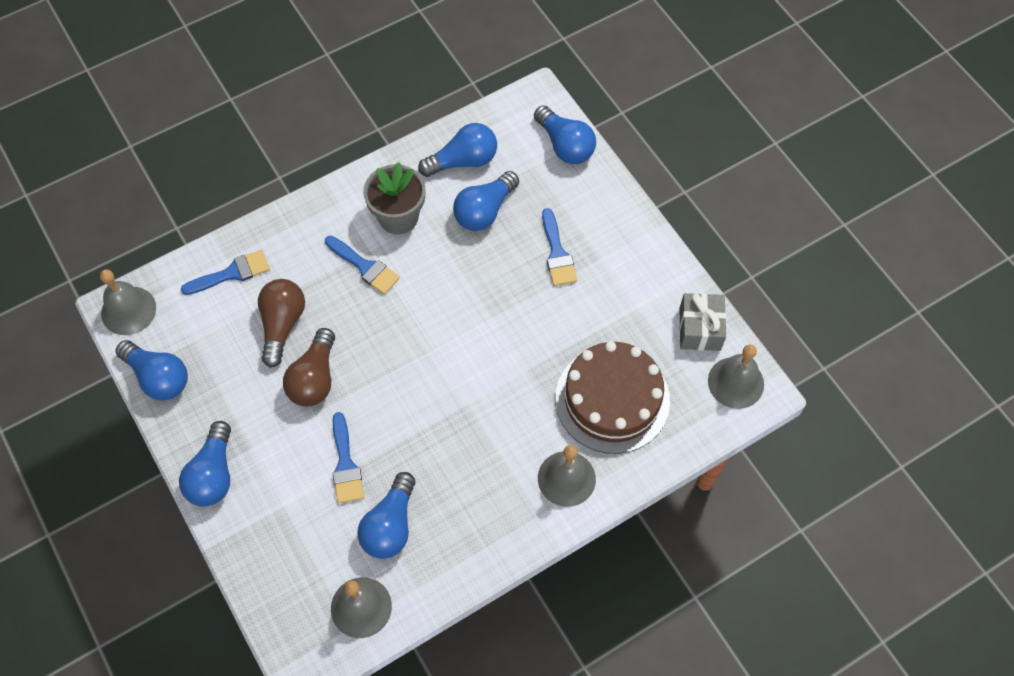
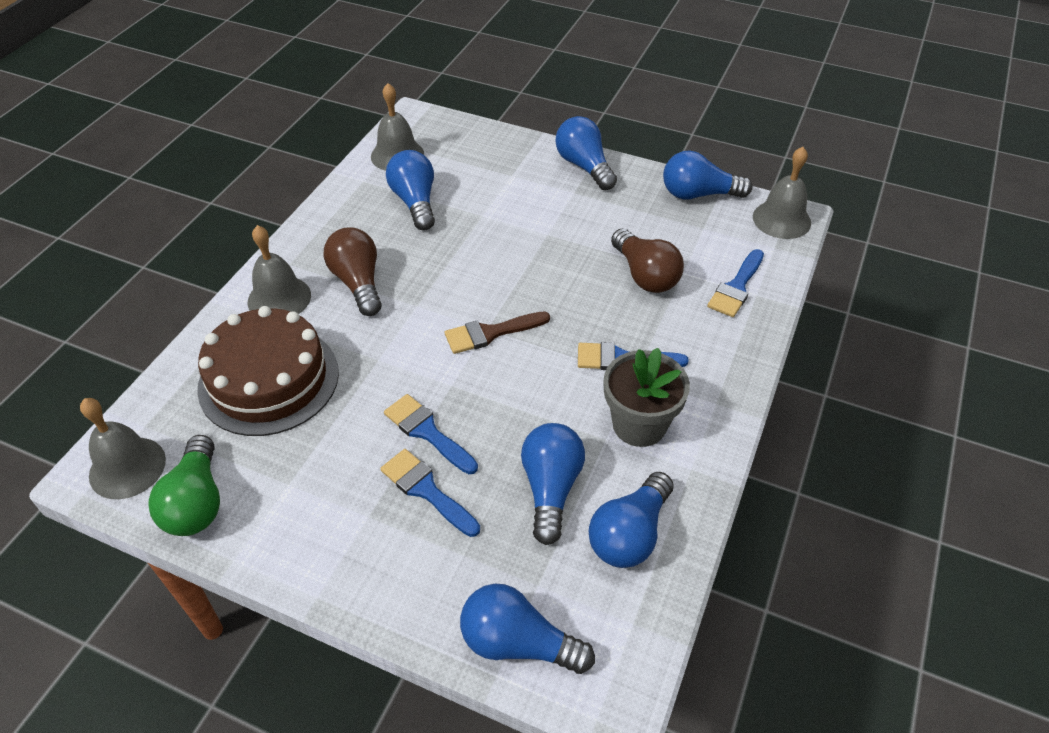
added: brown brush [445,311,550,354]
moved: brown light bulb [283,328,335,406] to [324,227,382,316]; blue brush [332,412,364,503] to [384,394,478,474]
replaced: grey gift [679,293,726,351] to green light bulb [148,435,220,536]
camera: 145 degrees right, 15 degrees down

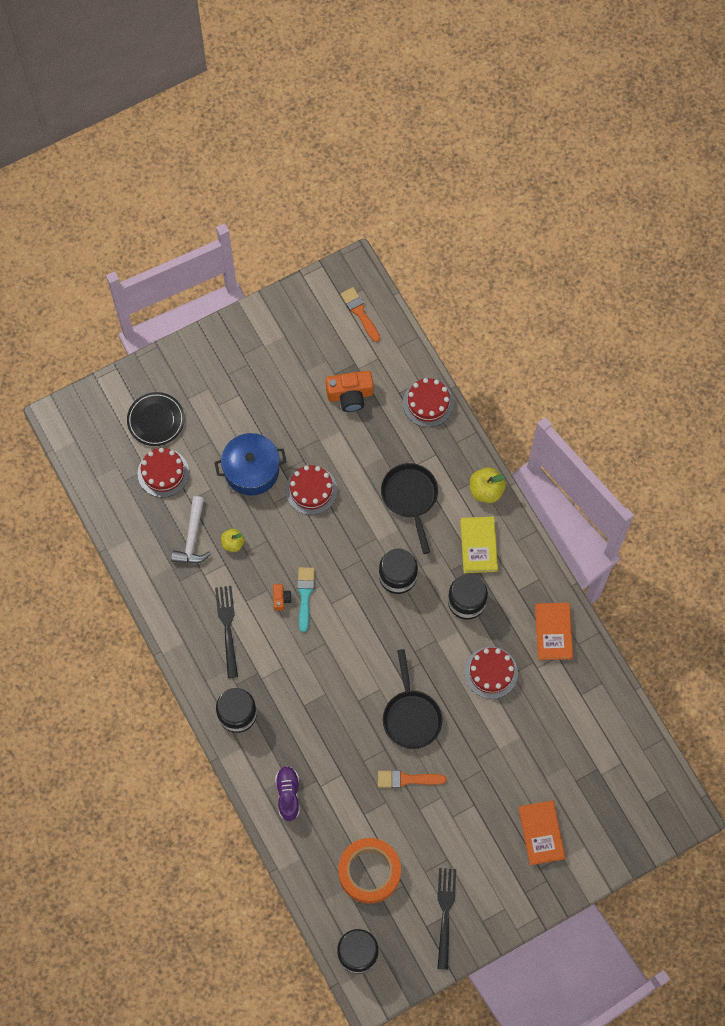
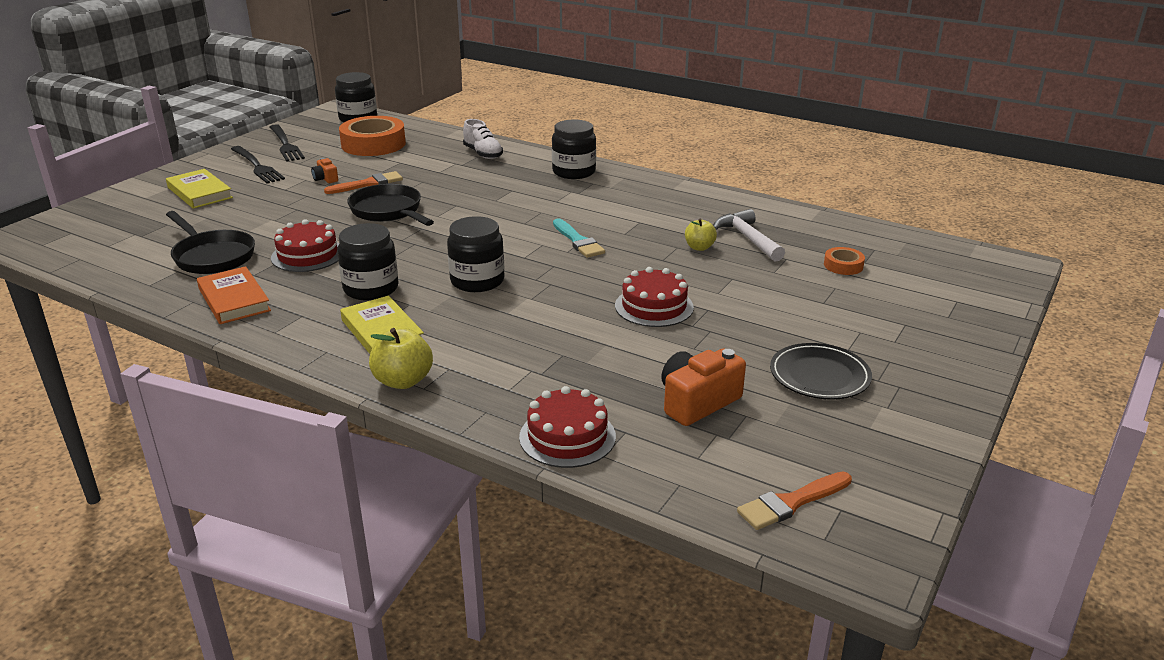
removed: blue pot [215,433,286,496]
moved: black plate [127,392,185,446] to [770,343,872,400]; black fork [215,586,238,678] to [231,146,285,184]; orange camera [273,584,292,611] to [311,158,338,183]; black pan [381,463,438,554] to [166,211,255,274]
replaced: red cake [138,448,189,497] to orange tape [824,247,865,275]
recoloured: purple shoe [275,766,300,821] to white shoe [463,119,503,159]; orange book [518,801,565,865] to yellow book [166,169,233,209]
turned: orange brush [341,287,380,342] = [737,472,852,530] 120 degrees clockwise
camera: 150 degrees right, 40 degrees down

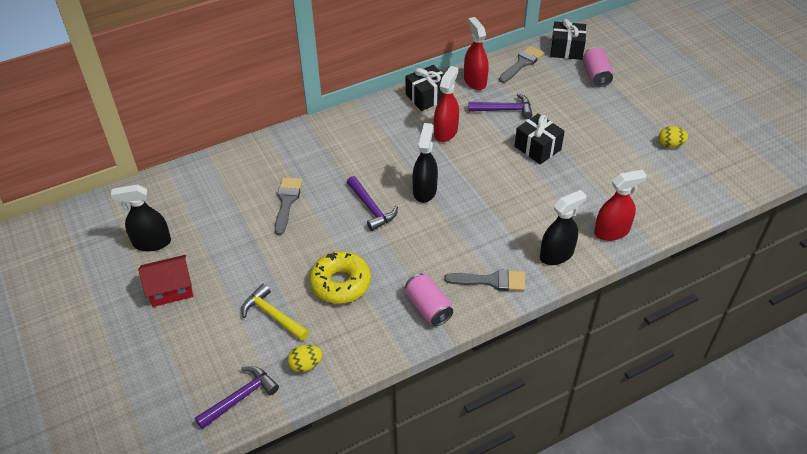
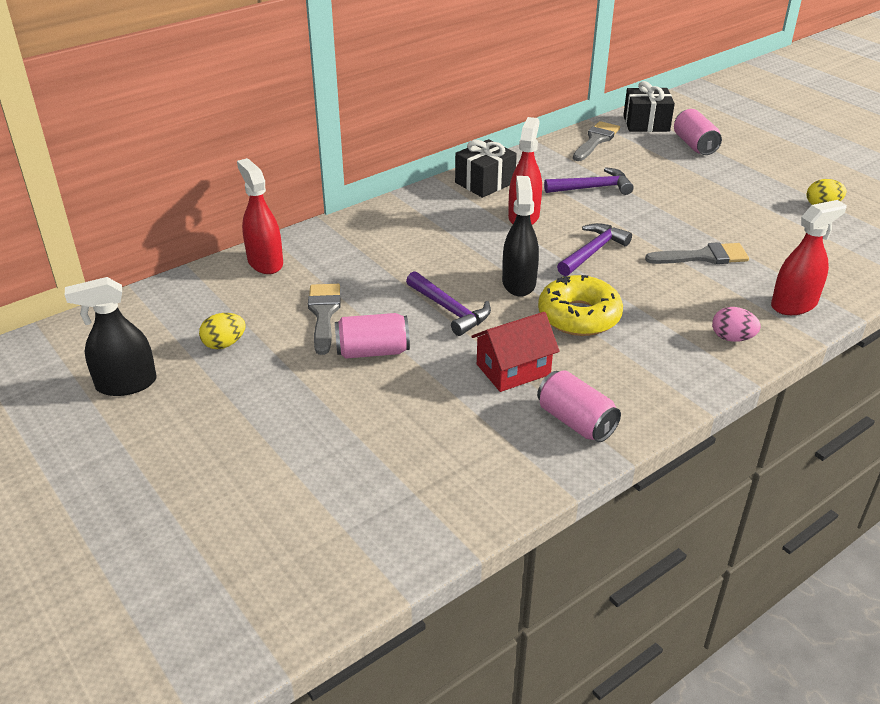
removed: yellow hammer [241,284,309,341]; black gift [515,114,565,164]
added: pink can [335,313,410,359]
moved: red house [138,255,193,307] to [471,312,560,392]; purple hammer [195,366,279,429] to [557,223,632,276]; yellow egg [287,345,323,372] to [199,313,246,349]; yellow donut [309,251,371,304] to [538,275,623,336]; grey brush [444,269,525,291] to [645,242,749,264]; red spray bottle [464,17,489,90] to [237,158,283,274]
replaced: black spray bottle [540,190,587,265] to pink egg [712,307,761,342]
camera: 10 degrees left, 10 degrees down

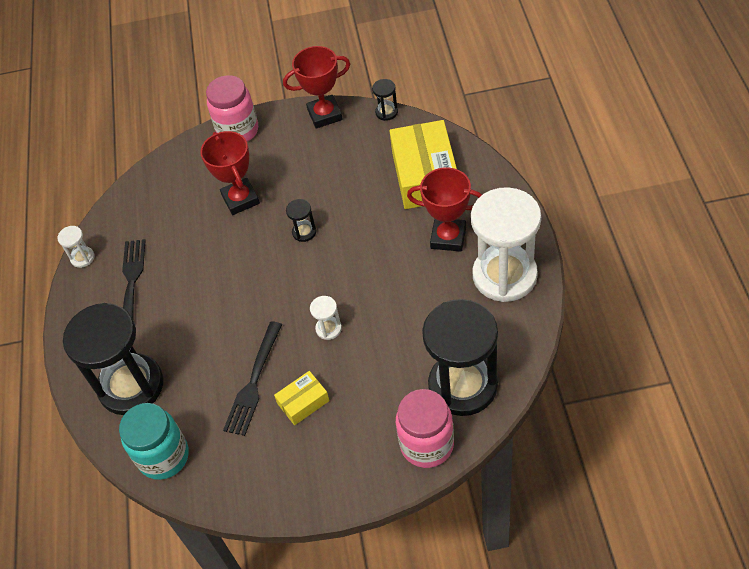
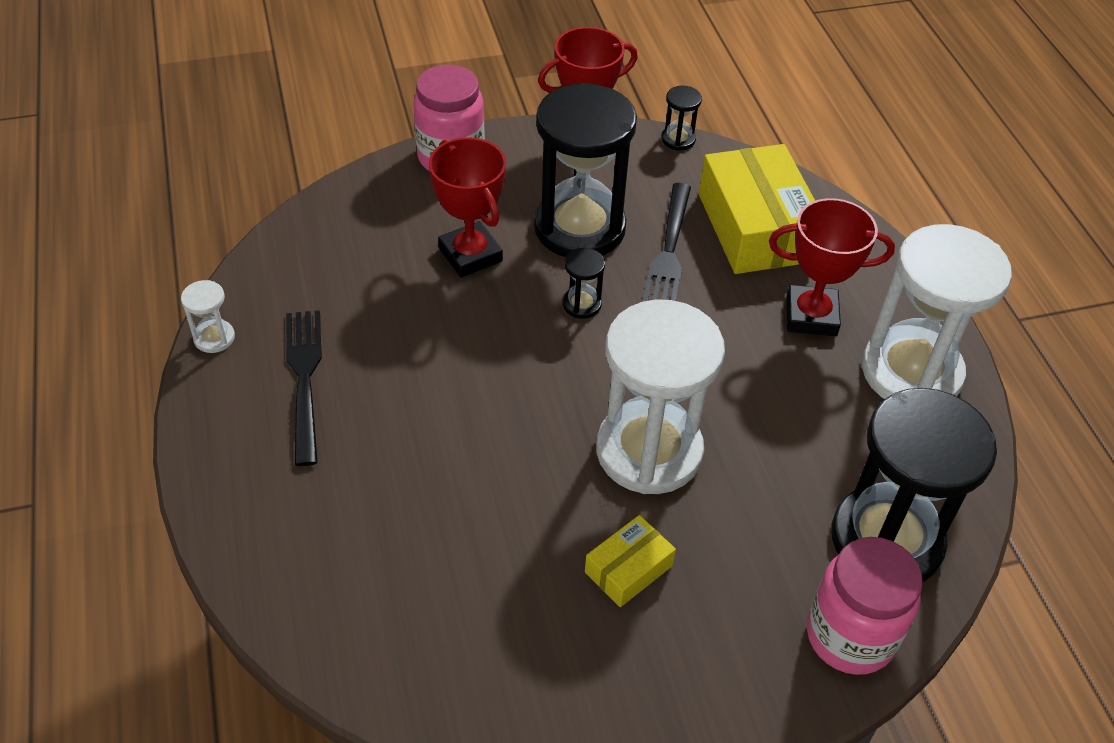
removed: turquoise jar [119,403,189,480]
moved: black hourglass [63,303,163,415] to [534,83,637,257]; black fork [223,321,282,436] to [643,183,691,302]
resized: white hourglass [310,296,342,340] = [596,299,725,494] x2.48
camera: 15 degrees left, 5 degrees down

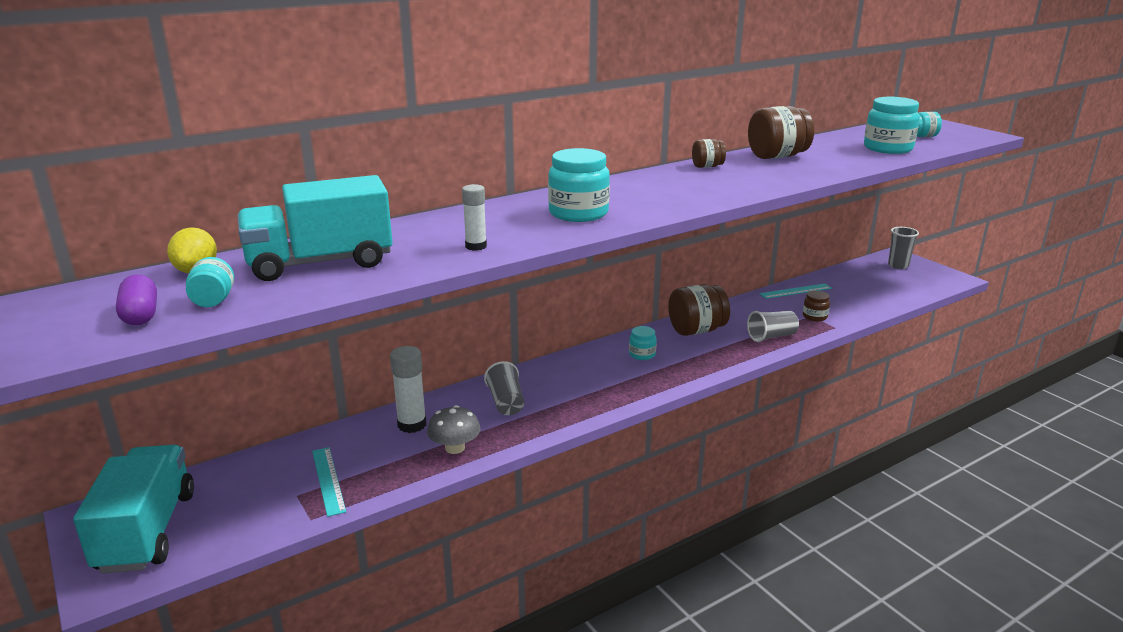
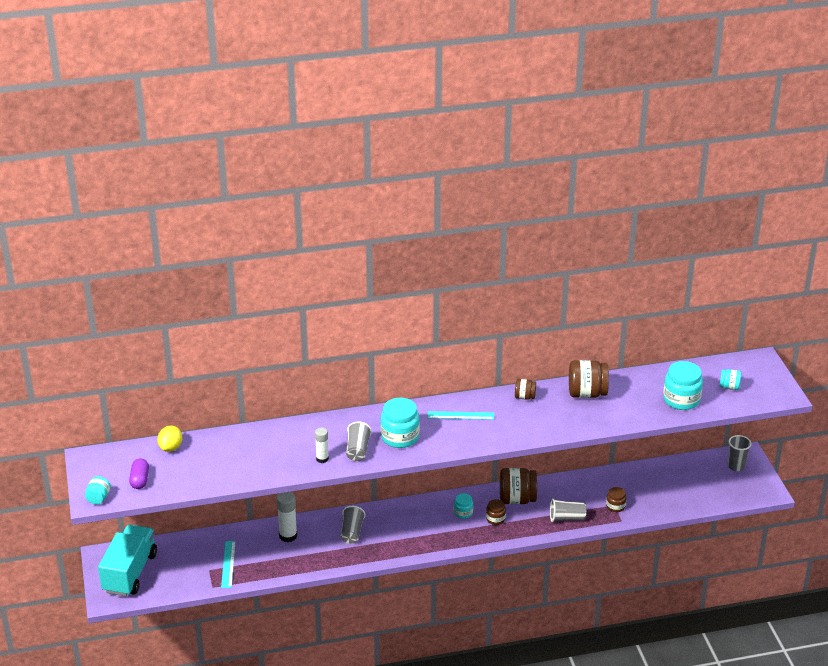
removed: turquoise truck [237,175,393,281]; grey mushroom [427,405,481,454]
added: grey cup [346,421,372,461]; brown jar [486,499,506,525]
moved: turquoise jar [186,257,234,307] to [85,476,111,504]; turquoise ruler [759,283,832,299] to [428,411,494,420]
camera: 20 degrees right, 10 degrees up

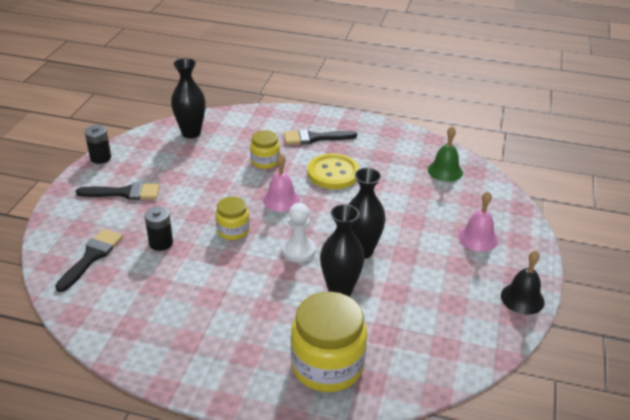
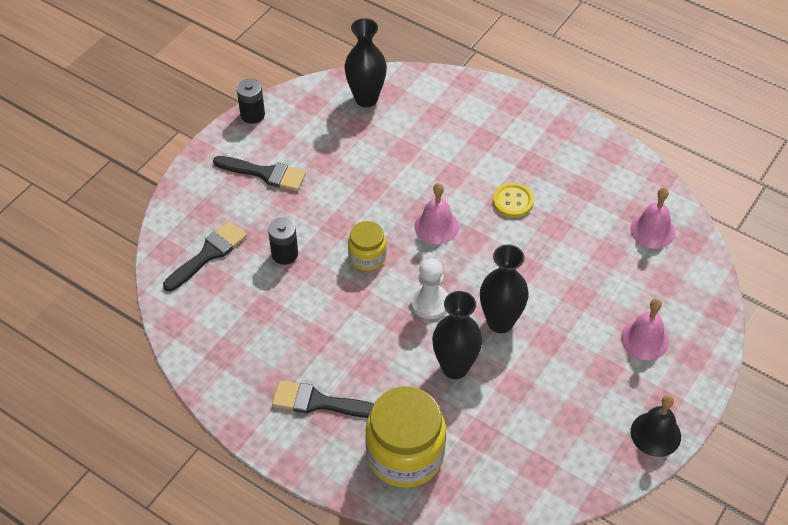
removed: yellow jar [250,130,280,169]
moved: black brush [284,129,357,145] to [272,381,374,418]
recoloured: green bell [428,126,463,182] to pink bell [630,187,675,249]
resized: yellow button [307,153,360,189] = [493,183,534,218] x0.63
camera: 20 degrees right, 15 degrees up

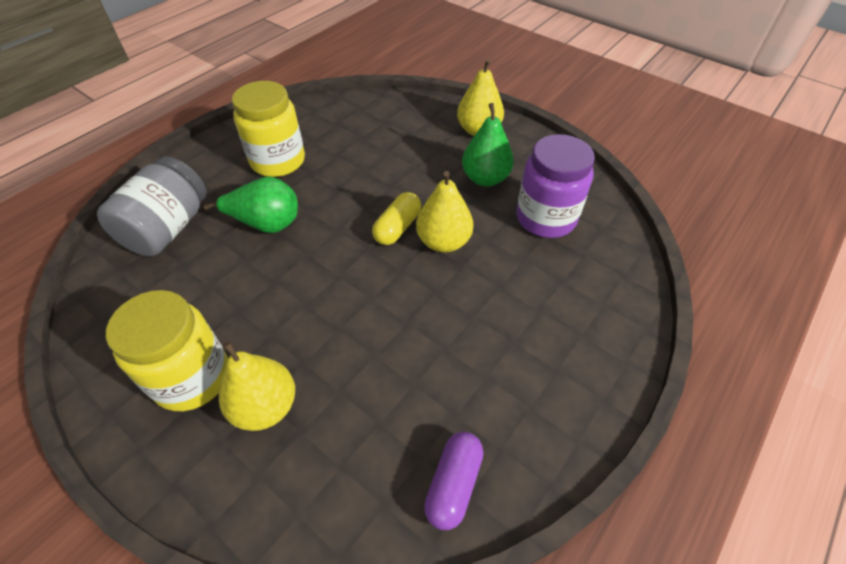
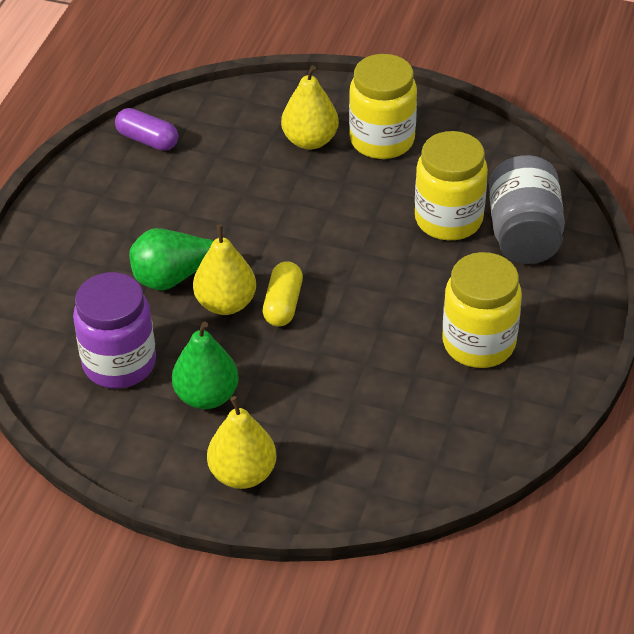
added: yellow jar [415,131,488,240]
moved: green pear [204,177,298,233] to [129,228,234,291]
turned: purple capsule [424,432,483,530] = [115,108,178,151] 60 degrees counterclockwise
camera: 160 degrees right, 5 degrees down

++++

## Exercise description
Every line above that includes the word "light" should be listed.

## Result
moved: brown light bulb [283,328,335,406] to [324,227,382,316]; blue brush [332,412,364,503] to [384,394,478,474]
replaced: grey gift [679,293,726,351] to green light bulb [148,435,220,536]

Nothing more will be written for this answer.